Which lines in the entries below contain the string "instrumentName"? Pull out each of them in full.

○ ○ ○ ○ ○ ○ ○

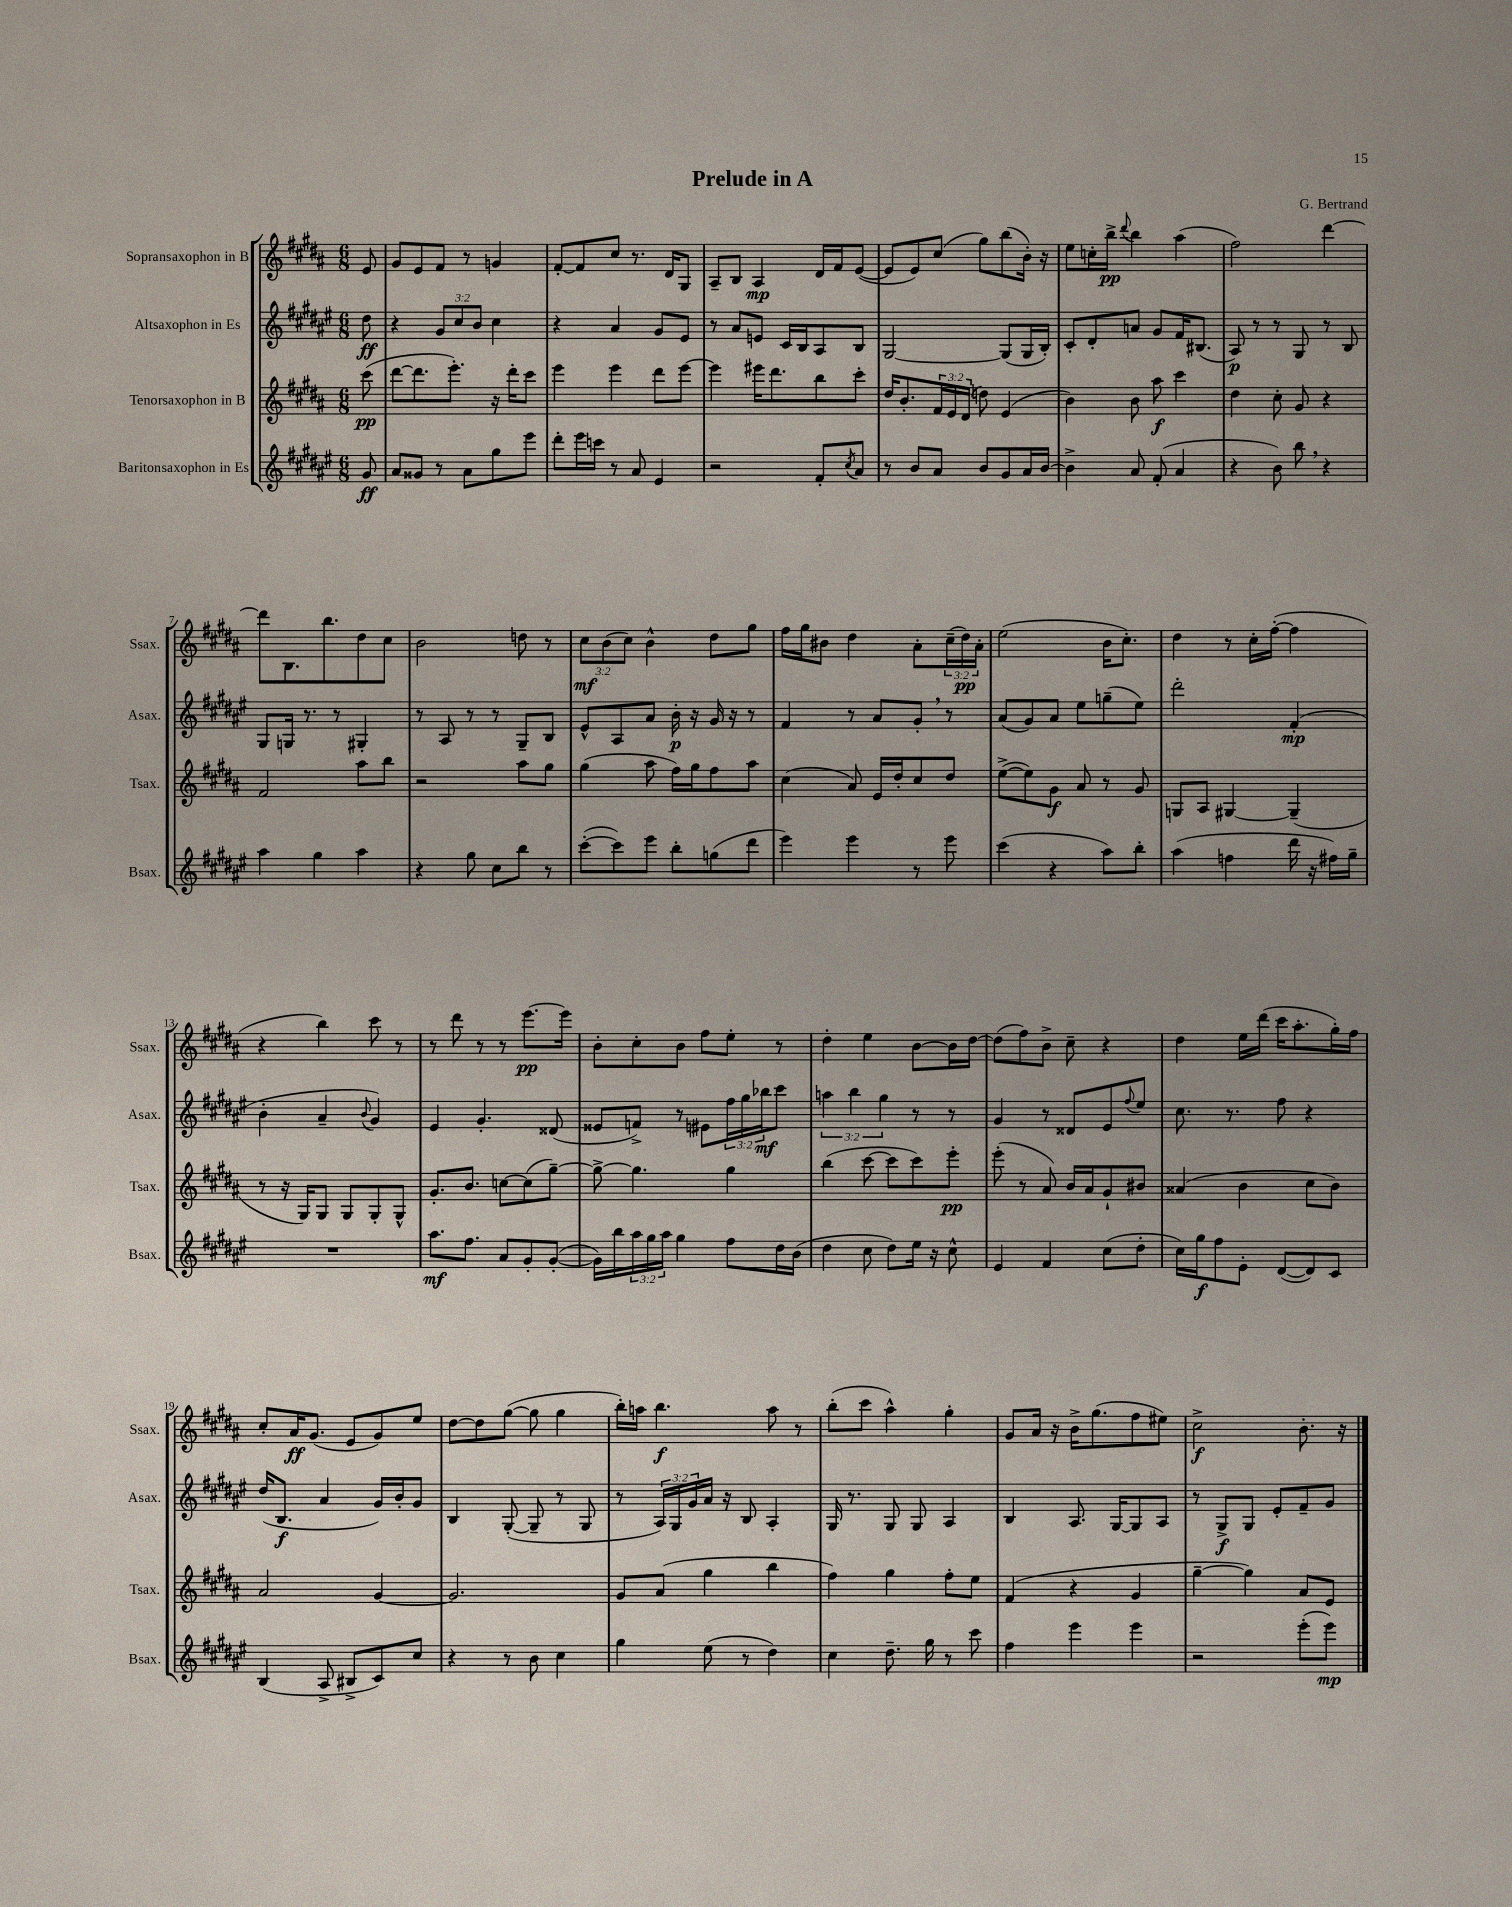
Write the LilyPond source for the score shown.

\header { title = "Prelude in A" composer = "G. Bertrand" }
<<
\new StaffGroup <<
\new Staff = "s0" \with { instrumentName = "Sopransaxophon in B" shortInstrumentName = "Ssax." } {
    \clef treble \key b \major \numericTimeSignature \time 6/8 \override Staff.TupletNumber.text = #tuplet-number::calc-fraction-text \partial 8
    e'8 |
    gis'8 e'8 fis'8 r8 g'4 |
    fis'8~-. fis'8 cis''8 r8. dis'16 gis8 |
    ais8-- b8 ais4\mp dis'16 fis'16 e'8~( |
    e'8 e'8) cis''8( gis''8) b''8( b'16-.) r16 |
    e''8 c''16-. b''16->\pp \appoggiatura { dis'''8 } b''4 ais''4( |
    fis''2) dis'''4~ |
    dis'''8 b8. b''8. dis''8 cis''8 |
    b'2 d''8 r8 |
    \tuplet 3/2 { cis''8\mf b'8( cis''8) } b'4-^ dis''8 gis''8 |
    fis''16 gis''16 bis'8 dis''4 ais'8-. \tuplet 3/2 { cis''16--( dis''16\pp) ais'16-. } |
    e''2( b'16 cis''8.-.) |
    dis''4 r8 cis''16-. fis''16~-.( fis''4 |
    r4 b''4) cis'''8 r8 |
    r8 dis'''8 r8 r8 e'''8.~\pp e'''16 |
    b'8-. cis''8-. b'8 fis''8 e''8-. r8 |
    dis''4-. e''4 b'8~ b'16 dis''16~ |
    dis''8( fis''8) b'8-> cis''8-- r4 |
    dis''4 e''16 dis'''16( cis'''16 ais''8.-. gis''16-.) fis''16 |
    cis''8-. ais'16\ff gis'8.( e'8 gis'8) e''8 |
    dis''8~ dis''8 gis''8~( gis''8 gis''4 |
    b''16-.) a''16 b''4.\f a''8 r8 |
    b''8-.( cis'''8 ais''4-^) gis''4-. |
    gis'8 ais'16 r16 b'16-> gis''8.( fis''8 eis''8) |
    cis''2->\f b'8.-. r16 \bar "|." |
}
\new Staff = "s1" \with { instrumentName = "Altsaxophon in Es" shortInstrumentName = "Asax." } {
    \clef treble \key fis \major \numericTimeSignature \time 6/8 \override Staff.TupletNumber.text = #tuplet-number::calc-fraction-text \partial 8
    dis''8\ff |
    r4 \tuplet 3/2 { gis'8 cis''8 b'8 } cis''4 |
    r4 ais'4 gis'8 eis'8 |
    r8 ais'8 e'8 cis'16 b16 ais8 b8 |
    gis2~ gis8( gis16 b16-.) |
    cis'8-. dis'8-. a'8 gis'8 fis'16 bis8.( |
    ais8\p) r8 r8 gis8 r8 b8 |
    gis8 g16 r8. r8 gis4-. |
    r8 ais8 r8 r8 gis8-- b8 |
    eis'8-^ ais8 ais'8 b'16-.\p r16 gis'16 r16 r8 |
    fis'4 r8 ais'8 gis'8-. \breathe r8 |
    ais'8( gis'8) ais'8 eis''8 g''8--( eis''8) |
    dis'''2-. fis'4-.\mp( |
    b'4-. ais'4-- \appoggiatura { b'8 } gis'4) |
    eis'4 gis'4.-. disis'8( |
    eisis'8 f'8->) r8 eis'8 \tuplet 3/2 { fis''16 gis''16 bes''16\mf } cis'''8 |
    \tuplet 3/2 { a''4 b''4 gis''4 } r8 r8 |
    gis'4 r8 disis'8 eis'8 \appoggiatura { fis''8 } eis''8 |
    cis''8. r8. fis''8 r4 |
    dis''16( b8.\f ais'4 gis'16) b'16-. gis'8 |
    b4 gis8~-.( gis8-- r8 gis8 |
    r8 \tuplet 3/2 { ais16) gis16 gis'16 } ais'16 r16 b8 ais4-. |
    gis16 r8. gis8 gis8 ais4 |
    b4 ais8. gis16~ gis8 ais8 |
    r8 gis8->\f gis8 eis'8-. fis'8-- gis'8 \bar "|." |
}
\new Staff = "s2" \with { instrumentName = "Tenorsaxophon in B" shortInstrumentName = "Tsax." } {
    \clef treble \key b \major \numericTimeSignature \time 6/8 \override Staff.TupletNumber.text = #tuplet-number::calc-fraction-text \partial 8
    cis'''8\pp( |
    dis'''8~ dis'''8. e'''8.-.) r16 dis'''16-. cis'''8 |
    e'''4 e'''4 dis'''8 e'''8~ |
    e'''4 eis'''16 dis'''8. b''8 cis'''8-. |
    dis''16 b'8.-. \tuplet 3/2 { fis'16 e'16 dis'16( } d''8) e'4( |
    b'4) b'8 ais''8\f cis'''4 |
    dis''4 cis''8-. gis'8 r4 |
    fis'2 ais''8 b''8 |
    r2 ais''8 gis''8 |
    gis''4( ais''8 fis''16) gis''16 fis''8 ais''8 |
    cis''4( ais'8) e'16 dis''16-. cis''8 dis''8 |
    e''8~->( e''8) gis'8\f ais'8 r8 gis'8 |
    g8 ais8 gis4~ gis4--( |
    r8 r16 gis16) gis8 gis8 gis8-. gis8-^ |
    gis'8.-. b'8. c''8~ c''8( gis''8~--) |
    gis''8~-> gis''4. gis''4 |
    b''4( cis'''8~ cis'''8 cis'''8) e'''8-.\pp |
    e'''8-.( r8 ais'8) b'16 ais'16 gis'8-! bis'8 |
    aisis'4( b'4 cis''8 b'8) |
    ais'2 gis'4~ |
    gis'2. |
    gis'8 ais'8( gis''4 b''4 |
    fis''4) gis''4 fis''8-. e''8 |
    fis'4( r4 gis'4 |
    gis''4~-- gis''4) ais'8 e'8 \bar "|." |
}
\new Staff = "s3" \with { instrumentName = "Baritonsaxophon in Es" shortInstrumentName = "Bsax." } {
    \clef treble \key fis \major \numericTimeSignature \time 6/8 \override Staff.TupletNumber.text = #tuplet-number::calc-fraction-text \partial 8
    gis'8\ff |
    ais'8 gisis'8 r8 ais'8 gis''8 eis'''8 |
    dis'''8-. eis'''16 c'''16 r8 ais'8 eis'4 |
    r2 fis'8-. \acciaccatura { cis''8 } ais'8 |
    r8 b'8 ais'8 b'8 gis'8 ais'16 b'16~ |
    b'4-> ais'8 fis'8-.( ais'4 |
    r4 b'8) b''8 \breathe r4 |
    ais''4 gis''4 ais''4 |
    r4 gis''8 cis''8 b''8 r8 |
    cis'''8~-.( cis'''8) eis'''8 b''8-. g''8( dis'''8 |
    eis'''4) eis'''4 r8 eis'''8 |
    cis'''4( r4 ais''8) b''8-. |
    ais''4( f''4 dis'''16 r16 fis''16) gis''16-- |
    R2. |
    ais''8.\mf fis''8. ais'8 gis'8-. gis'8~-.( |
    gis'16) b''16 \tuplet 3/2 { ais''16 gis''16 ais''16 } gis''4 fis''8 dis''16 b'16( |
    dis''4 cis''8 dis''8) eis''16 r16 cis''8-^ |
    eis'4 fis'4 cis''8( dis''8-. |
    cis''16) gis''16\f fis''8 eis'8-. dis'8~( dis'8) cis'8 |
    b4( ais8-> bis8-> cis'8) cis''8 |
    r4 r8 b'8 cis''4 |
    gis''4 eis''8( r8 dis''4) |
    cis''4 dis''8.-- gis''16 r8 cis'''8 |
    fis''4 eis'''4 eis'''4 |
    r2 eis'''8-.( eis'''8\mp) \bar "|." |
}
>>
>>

○ ○ ○ ○ ○ ○ ○

§ **Reply**
\new Staff = "s0" \with { instrumentName = "Sopransaxophon in B" shortInstrumentName = "Ssax." } {
\new Staff = "s1" \with { instrumentName = "Altsaxophon in Es" shortInstrumentName = "Asax." } {
\new Staff = "s2" \with { instrumentName = "Tenorsaxophon in B" shortInstrumentName = "Tsax." } {
\new Staff = "s3" \with { instrumentName = "Baritonsaxophon in Es" shortInstrumentName = "Bsax." } {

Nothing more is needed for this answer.